··· Dataset content
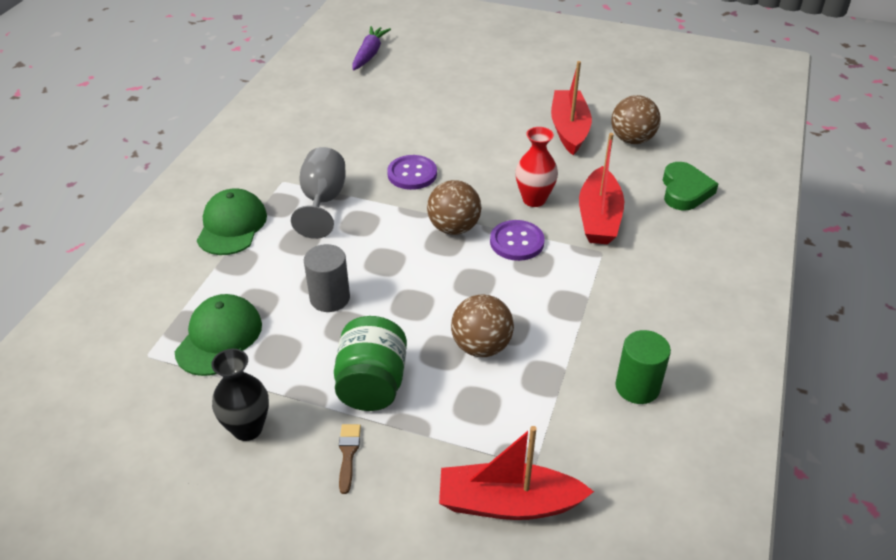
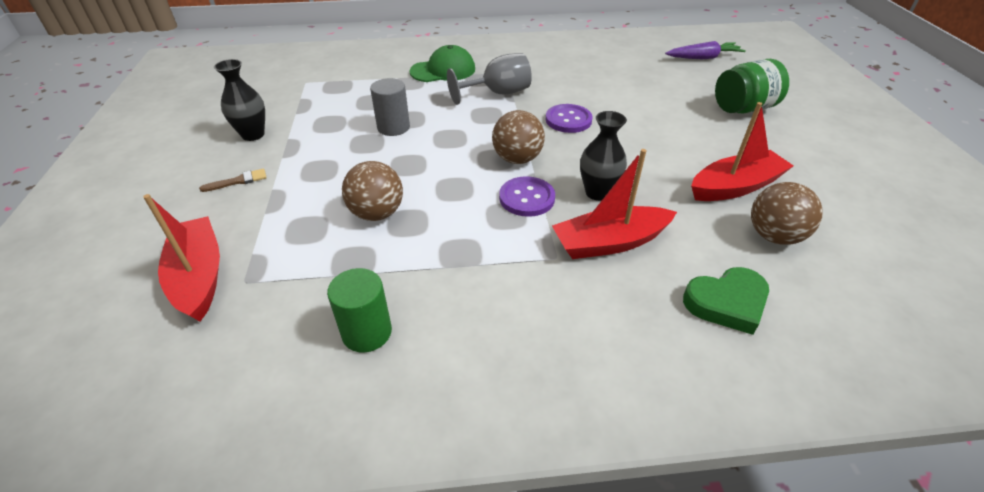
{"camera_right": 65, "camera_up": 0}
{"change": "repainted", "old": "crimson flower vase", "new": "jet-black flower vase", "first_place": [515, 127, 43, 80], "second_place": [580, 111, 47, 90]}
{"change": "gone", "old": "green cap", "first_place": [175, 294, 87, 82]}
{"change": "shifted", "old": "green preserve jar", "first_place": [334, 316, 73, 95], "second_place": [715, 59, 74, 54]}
······
## What you have to do
Reprint the whole listing above exactly, taking out the pictures.

## Solution
{"camera_right": 65, "camera_up": 0}
{"change": "repainted", "old": "crimson flower vase", "new": "jet-black flower vase", "first_place": [515, 127, 43, 80], "second_place": [580, 111, 47, 90]}
{"change": "gone", "old": "green cap", "first_place": [175, 294, 87, 82]}
{"change": "shifted", "old": "green preserve jar", "first_place": [334, 316, 73, 95], "second_place": [715, 59, 74, 54]}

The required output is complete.